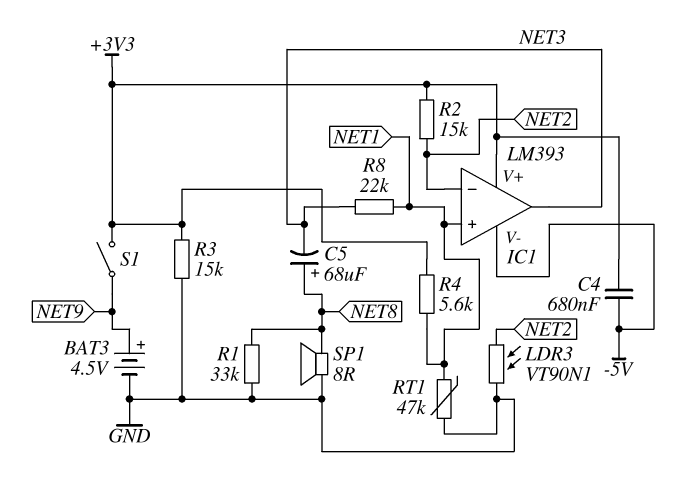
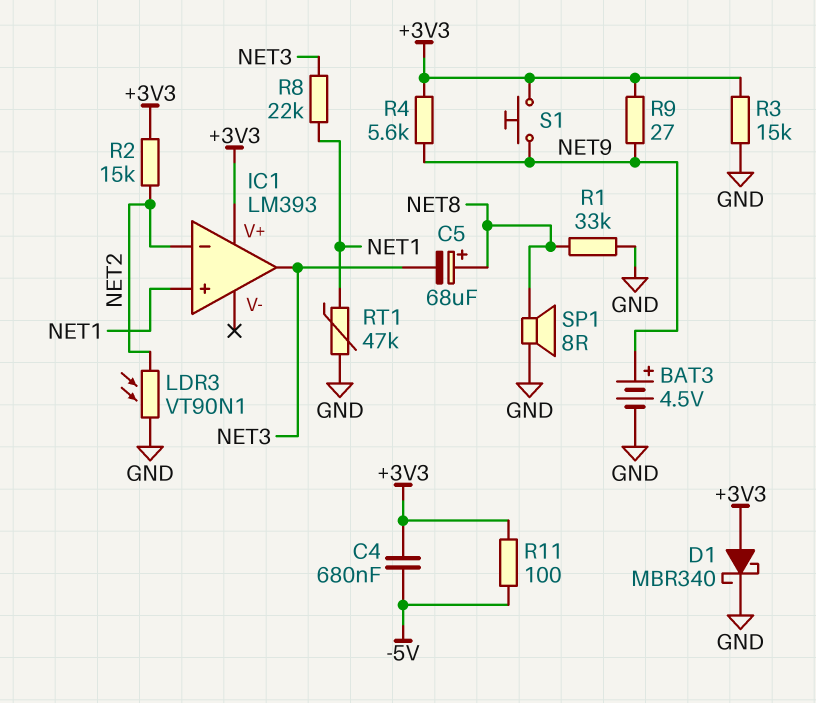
D1: none -> schottky MBR340 (A +3V3, K GND)
IC1 pin V-: -5V -> none
R4: 5.6k (+3V3, NET1) -> 5.6k (+3V3, NET9)
R9: none -> 27 (+3V3, NET9)
R11: none -> 100 (+3V3, -5V)
S1: switch (+3V3, NET9) -> button (+3V3, NET9)

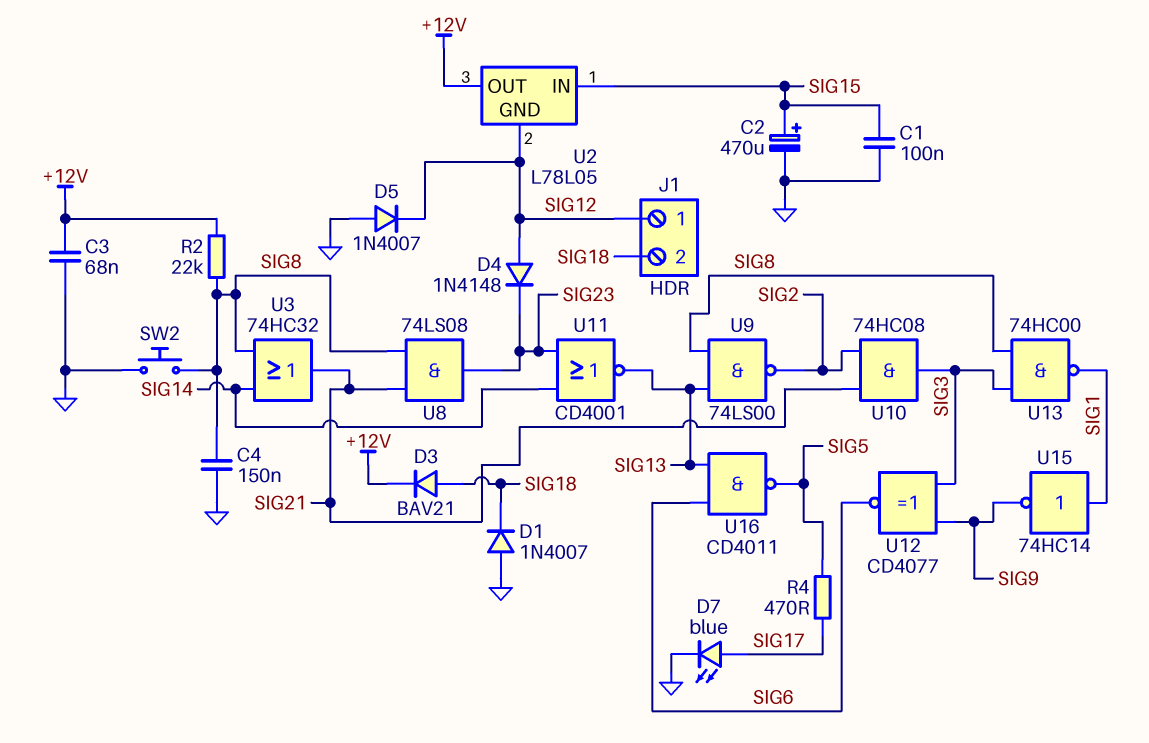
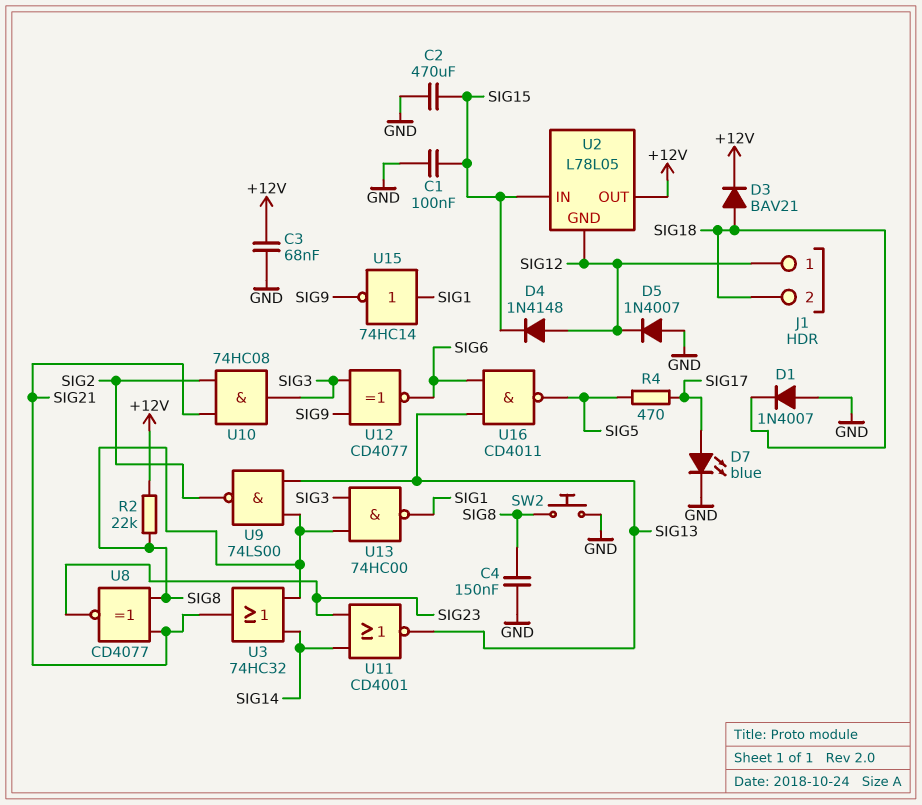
C2: 470uF (plus SIG15, minus GND) -> 470uF (GND, SIG15)
D4: diode 1N4148 (A SIG12, K SIG23) -> diode 1N4148 (A SIG12, K SIG15)
U8: AND 74LS08 (in SIG8, in SIG21, out SIG23) -> XNOR CD4077 (in SIG8, in SIG21, out SIG23)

**Task requirements:** What is wanted is an exact copy of the lines from the line with "R4: 5.6k (+3V3, NET1) -> 5.6k (+3V3, NET9)" through the end of the records, both ends included, pictures excluded.

**Response area:**
R4: 5.6k (+3V3, NET1) -> 5.6k (+3V3, NET9)
R9: none -> 27 (+3V3, NET9)
R11: none -> 100 (+3V3, -5V)
S1: switch (+3V3, NET9) -> button (+3V3, NET9)

C2: 470uF (plus SIG15, minus GND) -> 470uF (GND, SIG15)
D4: diode 1N4148 (A SIG12, K SIG23) -> diode 1N4148 (A SIG12, K SIG15)
U8: AND 74LS08 (in SIG8, in SIG21, out SIG23) -> XNOR CD4077 (in SIG8, in SIG21, out SIG23)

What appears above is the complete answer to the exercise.